## [Problem]
Show every line of the material that follows in which the word "lila" occurs.

## [Information provided]
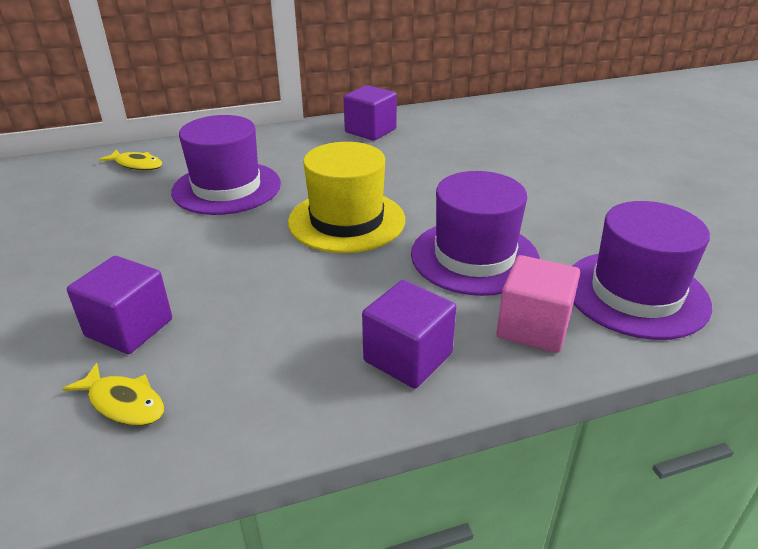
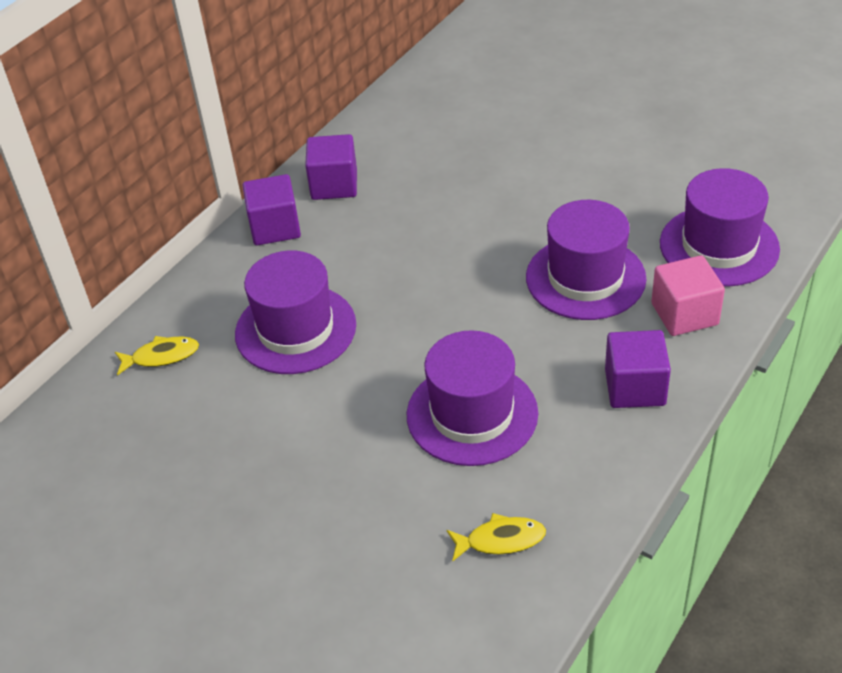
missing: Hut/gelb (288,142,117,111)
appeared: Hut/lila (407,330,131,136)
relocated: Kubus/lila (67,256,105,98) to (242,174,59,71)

## [Output below]
appeared: Hut/lila (407,330,131,136)
relocated: Kubus/lila (67,256,105,98) to (242,174,59,71)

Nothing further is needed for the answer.